### Data in this exercise
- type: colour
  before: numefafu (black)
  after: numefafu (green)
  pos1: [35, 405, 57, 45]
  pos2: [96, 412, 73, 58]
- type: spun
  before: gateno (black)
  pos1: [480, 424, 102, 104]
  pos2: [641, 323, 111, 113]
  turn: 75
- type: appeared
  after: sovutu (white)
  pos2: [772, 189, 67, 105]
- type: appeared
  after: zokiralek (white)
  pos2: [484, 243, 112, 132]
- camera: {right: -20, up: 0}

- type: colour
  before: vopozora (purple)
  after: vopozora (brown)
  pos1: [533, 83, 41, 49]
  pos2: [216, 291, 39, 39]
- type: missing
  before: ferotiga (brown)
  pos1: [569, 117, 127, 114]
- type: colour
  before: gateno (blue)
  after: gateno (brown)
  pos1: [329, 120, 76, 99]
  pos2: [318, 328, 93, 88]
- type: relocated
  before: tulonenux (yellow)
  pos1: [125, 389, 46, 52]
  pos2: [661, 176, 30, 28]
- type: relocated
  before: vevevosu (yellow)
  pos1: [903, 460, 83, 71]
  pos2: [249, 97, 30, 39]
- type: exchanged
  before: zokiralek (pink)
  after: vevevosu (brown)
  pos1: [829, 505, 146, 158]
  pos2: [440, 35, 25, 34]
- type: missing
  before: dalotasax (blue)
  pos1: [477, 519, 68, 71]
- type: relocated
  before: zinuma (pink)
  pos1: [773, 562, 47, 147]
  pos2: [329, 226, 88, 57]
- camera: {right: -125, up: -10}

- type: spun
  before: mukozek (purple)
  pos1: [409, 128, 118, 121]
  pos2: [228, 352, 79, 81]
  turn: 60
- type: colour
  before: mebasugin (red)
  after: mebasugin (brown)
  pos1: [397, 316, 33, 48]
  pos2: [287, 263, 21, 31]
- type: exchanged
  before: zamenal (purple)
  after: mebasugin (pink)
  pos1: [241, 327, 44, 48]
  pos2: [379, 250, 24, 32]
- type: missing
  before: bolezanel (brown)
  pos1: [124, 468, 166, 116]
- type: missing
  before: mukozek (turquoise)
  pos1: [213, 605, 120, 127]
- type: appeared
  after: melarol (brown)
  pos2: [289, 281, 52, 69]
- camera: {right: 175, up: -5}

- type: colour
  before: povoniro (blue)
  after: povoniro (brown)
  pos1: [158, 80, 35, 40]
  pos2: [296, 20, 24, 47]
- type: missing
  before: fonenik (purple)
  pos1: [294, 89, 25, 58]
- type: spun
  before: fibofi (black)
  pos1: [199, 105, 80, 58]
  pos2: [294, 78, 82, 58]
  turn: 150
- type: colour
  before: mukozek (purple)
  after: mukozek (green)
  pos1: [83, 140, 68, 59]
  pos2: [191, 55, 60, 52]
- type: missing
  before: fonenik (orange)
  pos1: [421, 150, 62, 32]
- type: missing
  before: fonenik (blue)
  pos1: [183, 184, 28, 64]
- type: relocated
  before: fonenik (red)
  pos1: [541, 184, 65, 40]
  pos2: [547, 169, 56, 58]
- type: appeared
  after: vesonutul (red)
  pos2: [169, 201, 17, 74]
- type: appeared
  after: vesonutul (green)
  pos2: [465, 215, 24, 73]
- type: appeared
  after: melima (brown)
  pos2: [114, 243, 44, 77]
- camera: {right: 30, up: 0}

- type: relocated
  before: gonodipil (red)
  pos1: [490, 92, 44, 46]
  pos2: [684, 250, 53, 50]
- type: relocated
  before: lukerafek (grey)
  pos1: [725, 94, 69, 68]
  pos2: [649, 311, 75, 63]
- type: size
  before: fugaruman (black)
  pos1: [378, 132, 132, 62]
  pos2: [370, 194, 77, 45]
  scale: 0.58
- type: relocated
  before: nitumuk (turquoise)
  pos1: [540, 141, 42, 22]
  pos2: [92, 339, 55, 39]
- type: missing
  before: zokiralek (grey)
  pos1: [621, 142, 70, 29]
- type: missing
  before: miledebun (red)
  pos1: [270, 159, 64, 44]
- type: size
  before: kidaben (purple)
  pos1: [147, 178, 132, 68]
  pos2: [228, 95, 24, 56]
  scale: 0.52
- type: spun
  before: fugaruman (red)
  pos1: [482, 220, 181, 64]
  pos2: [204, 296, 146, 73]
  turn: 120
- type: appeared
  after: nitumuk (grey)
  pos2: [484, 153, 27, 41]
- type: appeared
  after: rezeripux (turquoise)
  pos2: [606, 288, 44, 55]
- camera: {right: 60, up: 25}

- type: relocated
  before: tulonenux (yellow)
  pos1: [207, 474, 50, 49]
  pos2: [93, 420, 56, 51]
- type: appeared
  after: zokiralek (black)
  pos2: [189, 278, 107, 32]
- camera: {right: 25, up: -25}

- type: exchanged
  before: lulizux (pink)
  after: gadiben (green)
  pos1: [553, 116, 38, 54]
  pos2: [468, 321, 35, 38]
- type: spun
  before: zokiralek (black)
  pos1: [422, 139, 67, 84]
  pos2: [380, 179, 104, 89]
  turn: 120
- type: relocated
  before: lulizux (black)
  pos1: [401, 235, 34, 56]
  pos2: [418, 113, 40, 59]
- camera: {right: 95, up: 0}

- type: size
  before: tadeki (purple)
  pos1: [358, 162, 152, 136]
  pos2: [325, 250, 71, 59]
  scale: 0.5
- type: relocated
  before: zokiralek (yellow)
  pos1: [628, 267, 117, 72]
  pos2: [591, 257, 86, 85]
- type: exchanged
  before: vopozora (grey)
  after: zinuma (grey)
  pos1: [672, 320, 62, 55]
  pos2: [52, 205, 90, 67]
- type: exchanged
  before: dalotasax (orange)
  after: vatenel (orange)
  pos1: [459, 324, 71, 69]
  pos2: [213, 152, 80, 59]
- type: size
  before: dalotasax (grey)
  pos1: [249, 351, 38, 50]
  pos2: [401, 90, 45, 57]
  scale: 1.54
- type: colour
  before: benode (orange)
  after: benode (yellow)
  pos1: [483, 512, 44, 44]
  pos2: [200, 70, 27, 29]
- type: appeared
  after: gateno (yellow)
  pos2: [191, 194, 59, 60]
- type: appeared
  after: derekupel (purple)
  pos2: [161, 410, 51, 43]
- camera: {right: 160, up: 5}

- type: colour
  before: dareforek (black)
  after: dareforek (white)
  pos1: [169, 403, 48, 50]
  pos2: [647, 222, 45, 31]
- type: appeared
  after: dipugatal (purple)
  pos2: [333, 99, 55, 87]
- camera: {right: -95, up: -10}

### Directions for this task
Reproduce all of the entries word for word. Omit nothing.

### Completed task
- type: colour
  before: numefafu (black)
  after: numefafu (green)
  pos1: [35, 405, 57, 45]
  pos2: [96, 412, 73, 58]
- type: spun
  before: gateno (black)
  pos1: [480, 424, 102, 104]
  pos2: [641, 323, 111, 113]
  turn: 75
- type: appeared
  after: sovutu (white)
  pos2: [772, 189, 67, 105]
- type: appeared
  after: zokiralek (white)
  pos2: [484, 243, 112, 132]
- camera: {right: -20, up: 0}

- type: colour
  before: vopozora (purple)
  after: vopozora (brown)
  pos1: [533, 83, 41, 49]
  pos2: [216, 291, 39, 39]
- type: missing
  before: ferotiga (brown)
  pos1: [569, 117, 127, 114]
- type: colour
  before: gateno (blue)
  after: gateno (brown)
  pos1: [329, 120, 76, 99]
  pos2: [318, 328, 93, 88]
- type: relocated
  before: tulonenux (yellow)
  pos1: [125, 389, 46, 52]
  pos2: [661, 176, 30, 28]
- type: relocated
  before: vevevosu (yellow)
  pos1: [903, 460, 83, 71]
  pos2: [249, 97, 30, 39]
- type: exchanged
  before: zokiralek (pink)
  after: vevevosu (brown)
  pos1: [829, 505, 146, 158]
  pos2: [440, 35, 25, 34]
- type: missing
  before: dalotasax (blue)
  pos1: [477, 519, 68, 71]
- type: relocated
  before: zinuma (pink)
  pos1: [773, 562, 47, 147]
  pos2: [329, 226, 88, 57]
- camera: {right: -125, up: -10}

- type: spun
  before: mukozek (purple)
  pos1: [409, 128, 118, 121]
  pos2: [228, 352, 79, 81]
  turn: 60
- type: colour
  before: mebasugin (red)
  after: mebasugin (brown)
  pos1: [397, 316, 33, 48]
  pos2: [287, 263, 21, 31]
- type: exchanged
  before: zamenal (purple)
  after: mebasugin (pink)
  pos1: [241, 327, 44, 48]
  pos2: [379, 250, 24, 32]
- type: missing
  before: bolezanel (brown)
  pos1: [124, 468, 166, 116]
- type: missing
  before: mukozek (turquoise)
  pos1: [213, 605, 120, 127]
- type: appeared
  after: melarol (brown)
  pos2: [289, 281, 52, 69]
- camera: {right: 175, up: -5}

- type: colour
  before: povoniro (blue)
  after: povoniro (brown)
  pos1: [158, 80, 35, 40]
  pos2: [296, 20, 24, 47]
- type: missing
  before: fonenik (purple)
  pos1: [294, 89, 25, 58]
- type: spun
  before: fibofi (black)
  pos1: [199, 105, 80, 58]
  pos2: [294, 78, 82, 58]
  turn: 150
- type: colour
  before: mukozek (purple)
  after: mukozek (green)
  pos1: [83, 140, 68, 59]
  pos2: [191, 55, 60, 52]
- type: missing
  before: fonenik (orange)
  pos1: [421, 150, 62, 32]
- type: missing
  before: fonenik (blue)
  pos1: [183, 184, 28, 64]
- type: relocated
  before: fonenik (red)
  pos1: [541, 184, 65, 40]
  pos2: [547, 169, 56, 58]
- type: appeared
  after: vesonutul (red)
  pos2: [169, 201, 17, 74]
- type: appeared
  after: vesonutul (green)
  pos2: [465, 215, 24, 73]
- type: appeared
  after: melima (brown)
  pos2: [114, 243, 44, 77]
- camera: {right: 30, up: 0}

- type: relocated
  before: gonodipil (red)
  pos1: [490, 92, 44, 46]
  pos2: [684, 250, 53, 50]
- type: relocated
  before: lukerafek (grey)
  pos1: [725, 94, 69, 68]
  pos2: [649, 311, 75, 63]
- type: size
  before: fugaruman (black)
  pos1: [378, 132, 132, 62]
  pos2: [370, 194, 77, 45]
  scale: 0.58
- type: relocated
  before: nitumuk (turquoise)
  pos1: [540, 141, 42, 22]
  pos2: [92, 339, 55, 39]
- type: missing
  before: zokiralek (grey)
  pos1: [621, 142, 70, 29]
- type: missing
  before: miledebun (red)
  pos1: [270, 159, 64, 44]
- type: size
  before: kidaben (purple)
  pos1: [147, 178, 132, 68]
  pos2: [228, 95, 24, 56]
  scale: 0.52
- type: spun
  before: fugaruman (red)
  pos1: [482, 220, 181, 64]
  pos2: [204, 296, 146, 73]
  turn: 120
- type: appeared
  after: nitumuk (grey)
  pos2: [484, 153, 27, 41]
- type: appeared
  after: rezeripux (turquoise)
  pos2: [606, 288, 44, 55]
- camera: {right: 60, up: 25}

- type: relocated
  before: tulonenux (yellow)
  pos1: [207, 474, 50, 49]
  pos2: [93, 420, 56, 51]
- type: appeared
  after: zokiralek (black)
  pos2: [189, 278, 107, 32]
- camera: {right: 25, up: -25}

- type: exchanged
  before: lulizux (pink)
  after: gadiben (green)
  pos1: [553, 116, 38, 54]
  pos2: [468, 321, 35, 38]
- type: spun
  before: zokiralek (black)
  pos1: [422, 139, 67, 84]
  pos2: [380, 179, 104, 89]
  turn: 120
- type: relocated
  before: lulizux (black)
  pos1: [401, 235, 34, 56]
  pos2: [418, 113, 40, 59]
- camera: {right: 95, up: 0}

- type: size
  before: tadeki (purple)
  pos1: [358, 162, 152, 136]
  pos2: [325, 250, 71, 59]
  scale: 0.5
- type: relocated
  before: zokiralek (yellow)
  pos1: [628, 267, 117, 72]
  pos2: [591, 257, 86, 85]
- type: exchanged
  before: vopozora (grey)
  after: zinuma (grey)
  pos1: [672, 320, 62, 55]
  pos2: [52, 205, 90, 67]
- type: exchanged
  before: dalotasax (orange)
  after: vatenel (orange)
  pos1: [459, 324, 71, 69]
  pos2: [213, 152, 80, 59]
- type: size
  before: dalotasax (grey)
  pos1: [249, 351, 38, 50]
  pos2: [401, 90, 45, 57]
  scale: 1.54
- type: colour
  before: benode (orange)
  after: benode (yellow)
  pos1: [483, 512, 44, 44]
  pos2: [200, 70, 27, 29]
- type: appeared
  after: gateno (yellow)
  pos2: [191, 194, 59, 60]
- type: appeared
  after: derekupel (purple)
  pos2: [161, 410, 51, 43]
- camera: {right: 160, up: 5}

- type: colour
  before: dareforek (black)
  after: dareforek (white)
  pos1: [169, 403, 48, 50]
  pos2: [647, 222, 45, 31]
- type: appeared
  after: dipugatal (purple)
  pos2: [333, 99, 55, 87]
- camera: {right: -95, up: -10}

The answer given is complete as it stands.